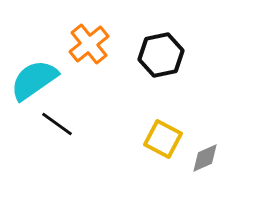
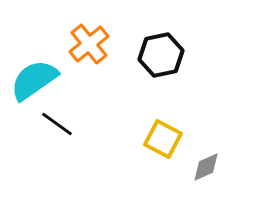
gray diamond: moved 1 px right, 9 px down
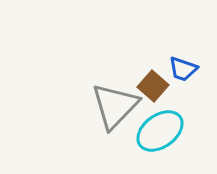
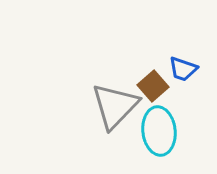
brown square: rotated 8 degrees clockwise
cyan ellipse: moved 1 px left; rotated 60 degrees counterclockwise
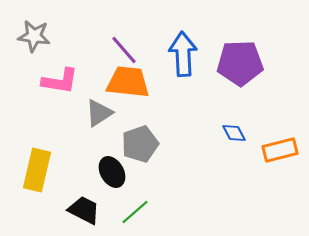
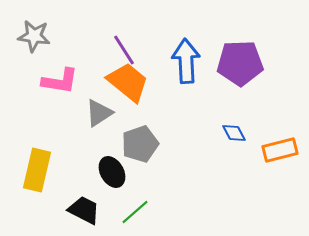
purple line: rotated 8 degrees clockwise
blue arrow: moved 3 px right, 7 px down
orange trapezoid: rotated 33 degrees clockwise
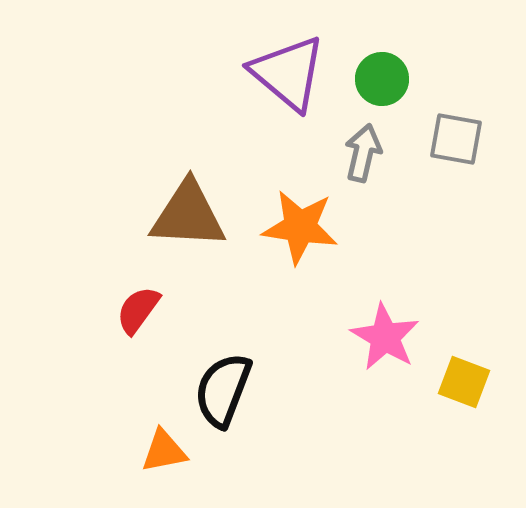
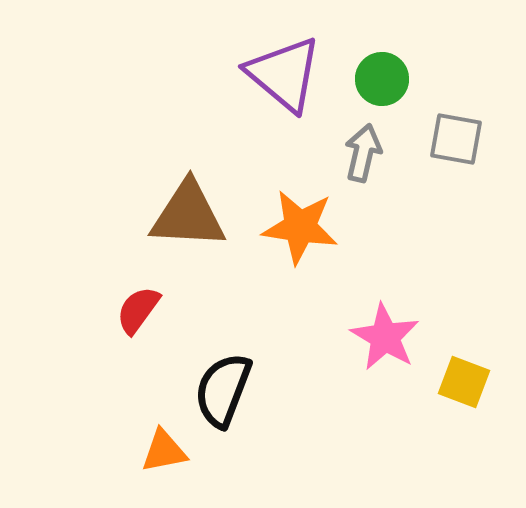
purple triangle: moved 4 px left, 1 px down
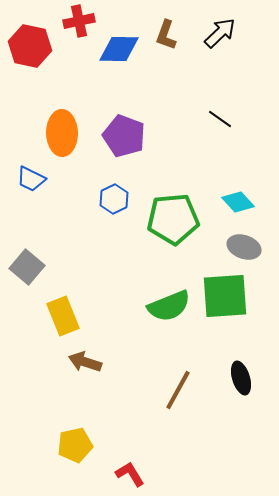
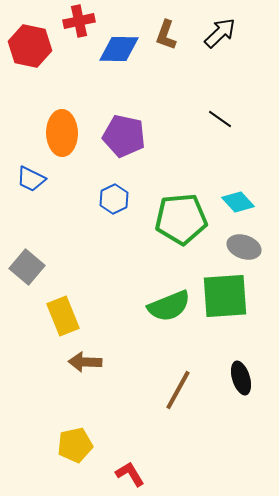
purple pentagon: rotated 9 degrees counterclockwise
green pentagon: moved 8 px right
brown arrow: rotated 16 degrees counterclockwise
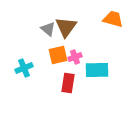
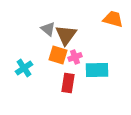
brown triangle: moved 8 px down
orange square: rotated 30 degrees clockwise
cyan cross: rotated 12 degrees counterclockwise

+---+

* EXERCISE AIM
Using the listing, collect all lines in which the string "orange" is found.

* RESPONSE TO THIS EXERCISE
orange trapezoid: rotated 33 degrees clockwise
orange square: rotated 30 degrees clockwise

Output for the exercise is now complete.